**WHAT IS EXPECTED**
Among the entries below, find every line that contains the string "schottky", then copy it.
(SOURCE MATERIAL Opens)
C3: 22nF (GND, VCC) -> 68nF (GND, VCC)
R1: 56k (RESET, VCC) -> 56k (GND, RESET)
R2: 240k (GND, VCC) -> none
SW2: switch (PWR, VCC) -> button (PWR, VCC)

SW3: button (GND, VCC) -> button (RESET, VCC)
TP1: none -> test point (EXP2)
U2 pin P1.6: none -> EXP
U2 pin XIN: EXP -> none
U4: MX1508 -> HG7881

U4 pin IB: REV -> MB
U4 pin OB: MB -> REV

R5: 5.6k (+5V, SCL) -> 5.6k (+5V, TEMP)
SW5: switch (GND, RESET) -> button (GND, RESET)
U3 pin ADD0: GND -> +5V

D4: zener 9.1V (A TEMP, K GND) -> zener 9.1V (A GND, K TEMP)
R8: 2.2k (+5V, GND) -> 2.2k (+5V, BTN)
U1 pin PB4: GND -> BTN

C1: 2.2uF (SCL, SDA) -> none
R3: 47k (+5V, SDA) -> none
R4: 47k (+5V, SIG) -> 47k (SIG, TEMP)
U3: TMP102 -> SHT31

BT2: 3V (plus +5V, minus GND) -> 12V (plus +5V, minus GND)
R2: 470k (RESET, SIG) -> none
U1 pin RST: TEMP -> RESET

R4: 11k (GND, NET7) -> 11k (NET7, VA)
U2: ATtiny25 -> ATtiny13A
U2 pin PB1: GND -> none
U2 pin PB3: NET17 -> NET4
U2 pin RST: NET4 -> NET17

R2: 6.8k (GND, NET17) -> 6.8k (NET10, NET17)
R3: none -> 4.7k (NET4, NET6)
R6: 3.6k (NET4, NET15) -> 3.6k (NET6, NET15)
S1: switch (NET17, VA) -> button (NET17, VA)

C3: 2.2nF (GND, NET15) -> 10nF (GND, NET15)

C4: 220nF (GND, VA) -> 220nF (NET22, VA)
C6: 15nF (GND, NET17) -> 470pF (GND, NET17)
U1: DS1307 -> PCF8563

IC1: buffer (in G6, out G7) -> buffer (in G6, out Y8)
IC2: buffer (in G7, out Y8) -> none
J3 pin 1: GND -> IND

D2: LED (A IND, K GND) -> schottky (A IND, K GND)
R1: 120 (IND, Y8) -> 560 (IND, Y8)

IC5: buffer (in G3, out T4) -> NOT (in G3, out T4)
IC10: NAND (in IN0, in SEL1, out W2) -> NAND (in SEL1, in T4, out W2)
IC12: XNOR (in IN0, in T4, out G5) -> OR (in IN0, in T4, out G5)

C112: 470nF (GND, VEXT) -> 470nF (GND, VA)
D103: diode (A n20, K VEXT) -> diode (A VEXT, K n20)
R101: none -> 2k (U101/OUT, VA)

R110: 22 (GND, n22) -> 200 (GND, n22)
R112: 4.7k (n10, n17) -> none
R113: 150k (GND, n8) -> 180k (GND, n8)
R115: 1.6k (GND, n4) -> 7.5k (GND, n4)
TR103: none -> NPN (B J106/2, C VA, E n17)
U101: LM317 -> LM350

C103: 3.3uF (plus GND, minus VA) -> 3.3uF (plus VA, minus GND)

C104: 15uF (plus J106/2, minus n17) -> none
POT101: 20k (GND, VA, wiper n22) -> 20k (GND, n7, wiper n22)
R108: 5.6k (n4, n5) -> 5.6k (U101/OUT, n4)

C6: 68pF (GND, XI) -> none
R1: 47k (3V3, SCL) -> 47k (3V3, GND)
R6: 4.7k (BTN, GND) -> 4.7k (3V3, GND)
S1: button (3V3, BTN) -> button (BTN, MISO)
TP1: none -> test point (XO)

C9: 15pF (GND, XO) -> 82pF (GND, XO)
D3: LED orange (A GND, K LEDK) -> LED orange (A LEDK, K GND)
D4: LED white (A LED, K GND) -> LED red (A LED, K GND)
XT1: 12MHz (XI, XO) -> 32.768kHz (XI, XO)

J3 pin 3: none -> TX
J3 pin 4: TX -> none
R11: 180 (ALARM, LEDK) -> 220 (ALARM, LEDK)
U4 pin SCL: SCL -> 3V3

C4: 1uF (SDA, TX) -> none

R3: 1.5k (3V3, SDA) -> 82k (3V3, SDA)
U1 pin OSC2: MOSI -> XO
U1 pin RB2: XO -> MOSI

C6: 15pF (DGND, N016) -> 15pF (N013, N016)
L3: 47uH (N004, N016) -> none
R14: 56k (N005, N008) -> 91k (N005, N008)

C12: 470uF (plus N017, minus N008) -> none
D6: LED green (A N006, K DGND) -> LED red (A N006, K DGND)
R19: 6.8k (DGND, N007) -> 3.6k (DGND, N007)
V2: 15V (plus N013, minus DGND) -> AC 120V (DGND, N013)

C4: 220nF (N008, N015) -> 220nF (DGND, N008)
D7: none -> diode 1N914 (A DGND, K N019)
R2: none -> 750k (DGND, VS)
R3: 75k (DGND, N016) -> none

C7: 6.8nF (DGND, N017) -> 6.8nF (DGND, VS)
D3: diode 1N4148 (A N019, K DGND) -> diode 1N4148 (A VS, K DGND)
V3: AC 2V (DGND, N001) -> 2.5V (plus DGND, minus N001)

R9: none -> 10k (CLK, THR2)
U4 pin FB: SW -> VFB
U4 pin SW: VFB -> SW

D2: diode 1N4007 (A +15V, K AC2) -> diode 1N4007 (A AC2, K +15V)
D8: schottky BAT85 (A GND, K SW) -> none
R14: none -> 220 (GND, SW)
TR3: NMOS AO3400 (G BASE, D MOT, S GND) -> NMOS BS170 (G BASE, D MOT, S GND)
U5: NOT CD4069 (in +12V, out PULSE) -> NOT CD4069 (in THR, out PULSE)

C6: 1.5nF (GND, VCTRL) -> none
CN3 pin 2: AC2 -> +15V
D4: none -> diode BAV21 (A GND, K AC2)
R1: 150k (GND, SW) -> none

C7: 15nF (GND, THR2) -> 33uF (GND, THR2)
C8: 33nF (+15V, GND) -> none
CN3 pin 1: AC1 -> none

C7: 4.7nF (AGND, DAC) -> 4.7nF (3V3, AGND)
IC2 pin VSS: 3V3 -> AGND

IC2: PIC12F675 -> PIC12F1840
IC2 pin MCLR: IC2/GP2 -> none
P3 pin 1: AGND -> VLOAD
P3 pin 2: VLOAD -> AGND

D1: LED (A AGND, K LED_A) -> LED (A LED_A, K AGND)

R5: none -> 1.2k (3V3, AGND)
(SOURCE MATERIAL Closes)
**RESPONSE BELOW**
D2: LED (A IND, K GND) -> schottky (A IND, K GND)
D8: schottky BAT85 (A GND, K SW) -> none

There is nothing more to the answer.